<<<<
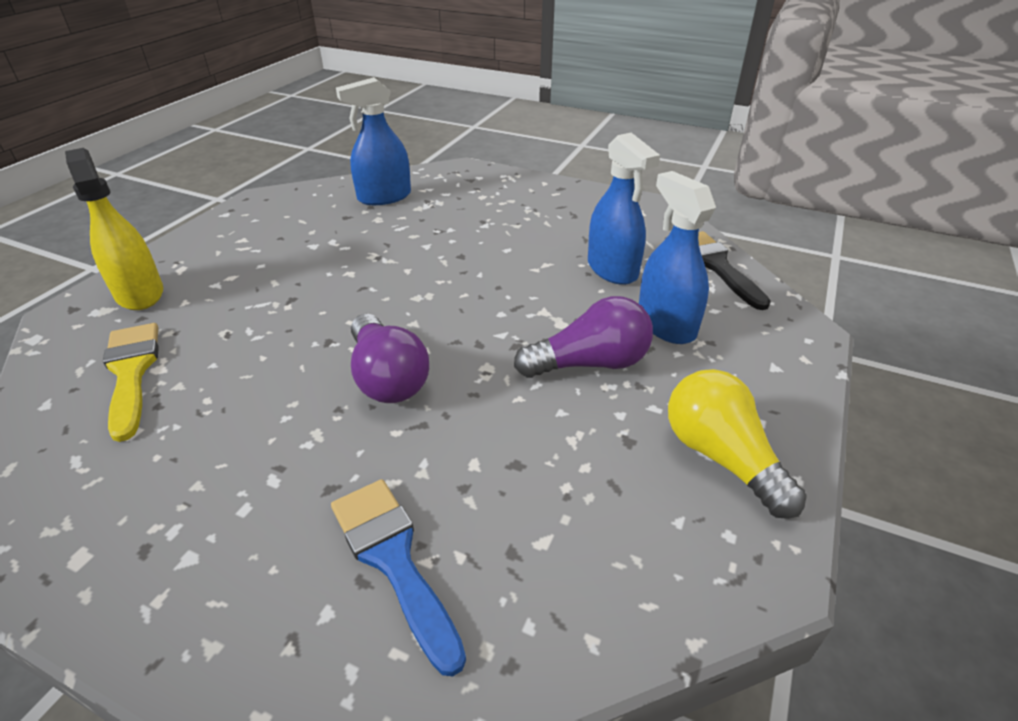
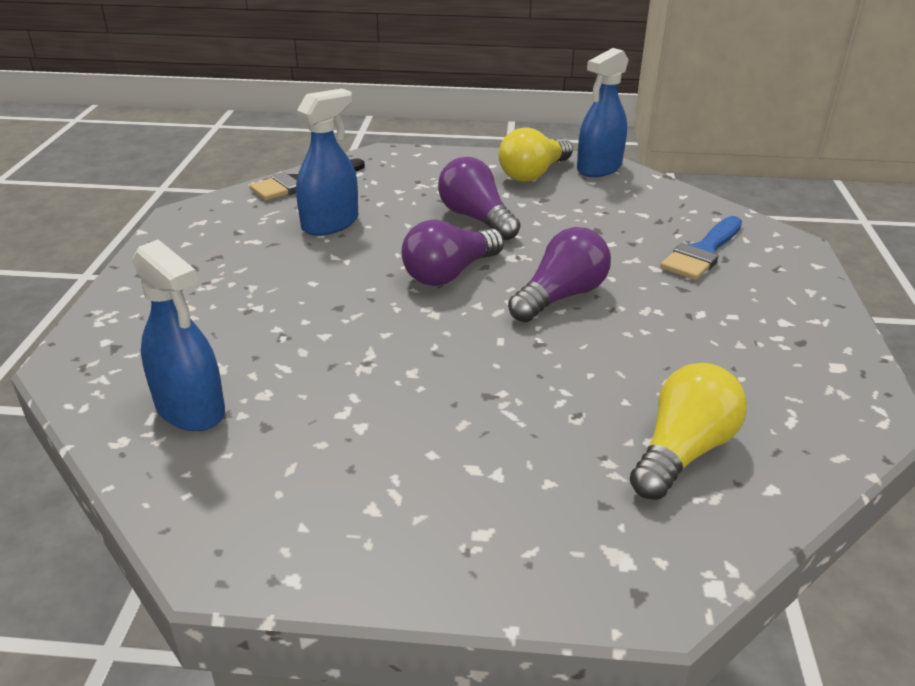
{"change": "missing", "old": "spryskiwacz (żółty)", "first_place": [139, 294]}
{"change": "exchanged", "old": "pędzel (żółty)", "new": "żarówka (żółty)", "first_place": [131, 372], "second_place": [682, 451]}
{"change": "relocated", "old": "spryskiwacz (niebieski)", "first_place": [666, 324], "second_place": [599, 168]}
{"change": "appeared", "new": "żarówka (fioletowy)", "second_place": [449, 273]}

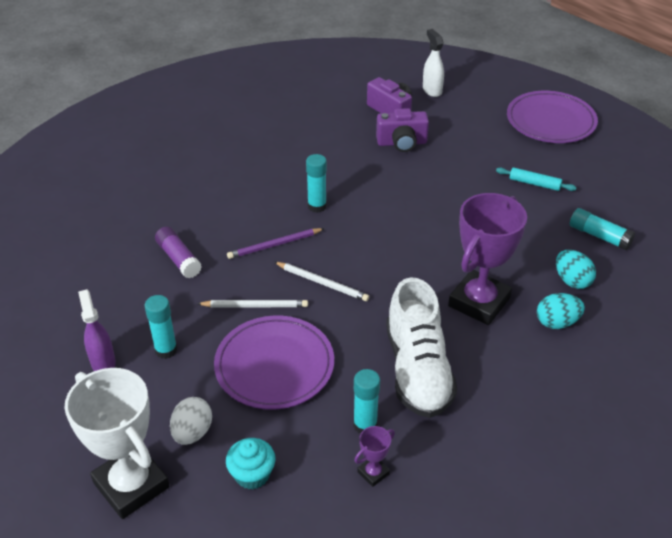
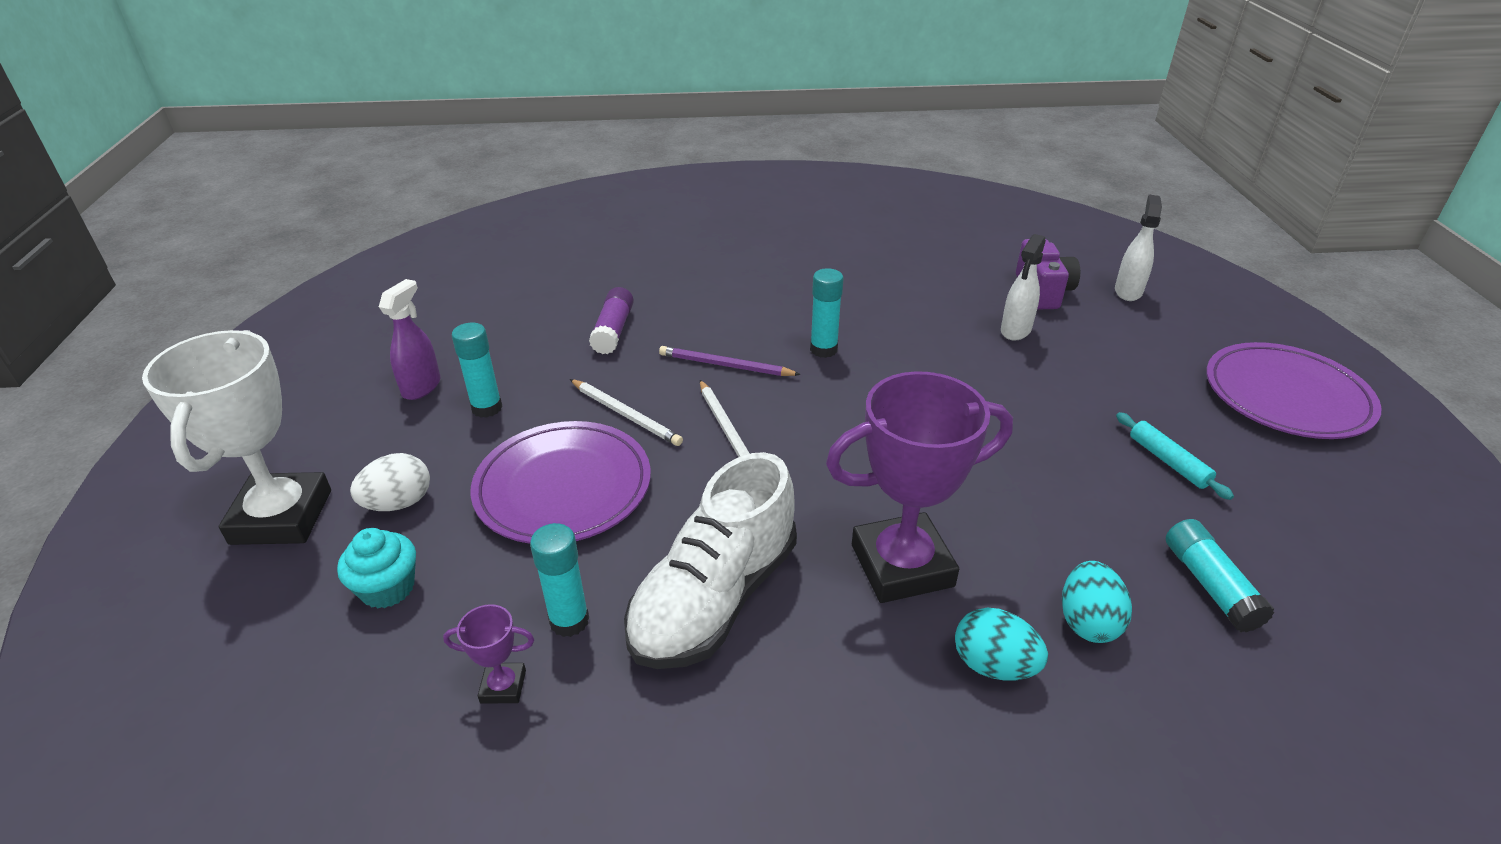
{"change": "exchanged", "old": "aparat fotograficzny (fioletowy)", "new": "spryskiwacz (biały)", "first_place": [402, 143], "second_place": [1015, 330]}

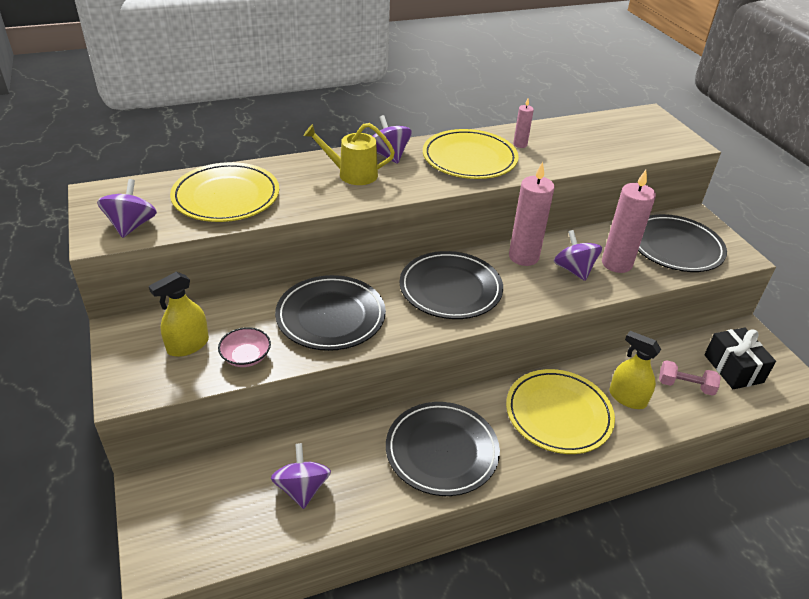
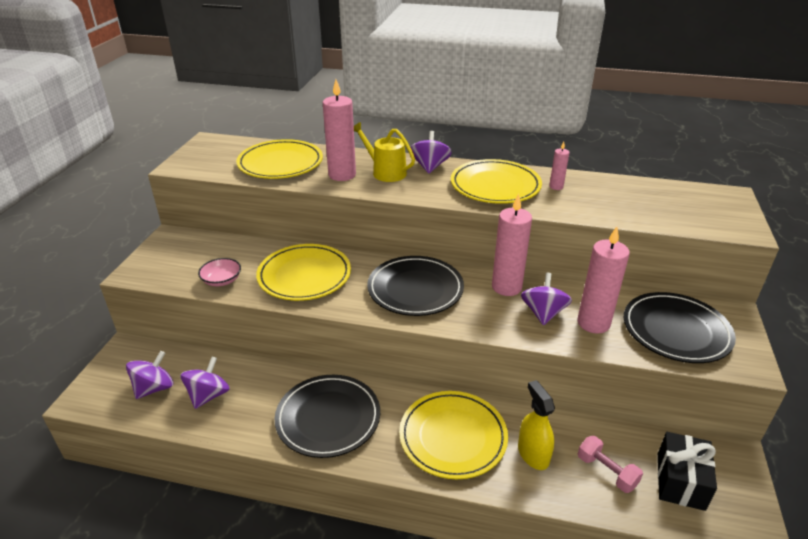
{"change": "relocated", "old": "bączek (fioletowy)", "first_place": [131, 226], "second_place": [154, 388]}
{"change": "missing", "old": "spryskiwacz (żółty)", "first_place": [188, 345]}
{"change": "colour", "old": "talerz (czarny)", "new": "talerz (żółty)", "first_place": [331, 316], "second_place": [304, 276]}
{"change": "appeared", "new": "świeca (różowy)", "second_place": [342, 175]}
>>>>
--- DIRECTIONS ---
Verbatim repeat, images removed: give each entry again exactly as it reads.

--- TASK RESPONSE ---
{"change": "missing", "old": "spryskiwacz (żółty)", "first_place": [139, 294]}
{"change": "exchanged", "old": "pędzel (żółty)", "new": "żarówka (żółty)", "first_place": [131, 372], "second_place": [682, 451]}
{"change": "relocated", "old": "spryskiwacz (niebieski)", "first_place": [666, 324], "second_place": [599, 168]}
{"change": "appeared", "new": "żarówka (fioletowy)", "second_place": [449, 273]}

{"change": "exchanged", "old": "aparat fotograficzny (fioletowy)", "new": "spryskiwacz (biały)", "first_place": [402, 143], "second_place": [1015, 330]}

{"change": "relocated", "old": "bączek (fioletowy)", "first_place": [131, 226], "second_place": [154, 388]}
{"change": "missing", "old": "spryskiwacz (żółty)", "first_place": [188, 345]}
{"change": "colour", "old": "talerz (czarny)", "new": "talerz (żółty)", "first_place": [331, 316], "second_place": [304, 276]}
{"change": "appeared", "new": "świeca (różowy)", "second_place": [342, 175]}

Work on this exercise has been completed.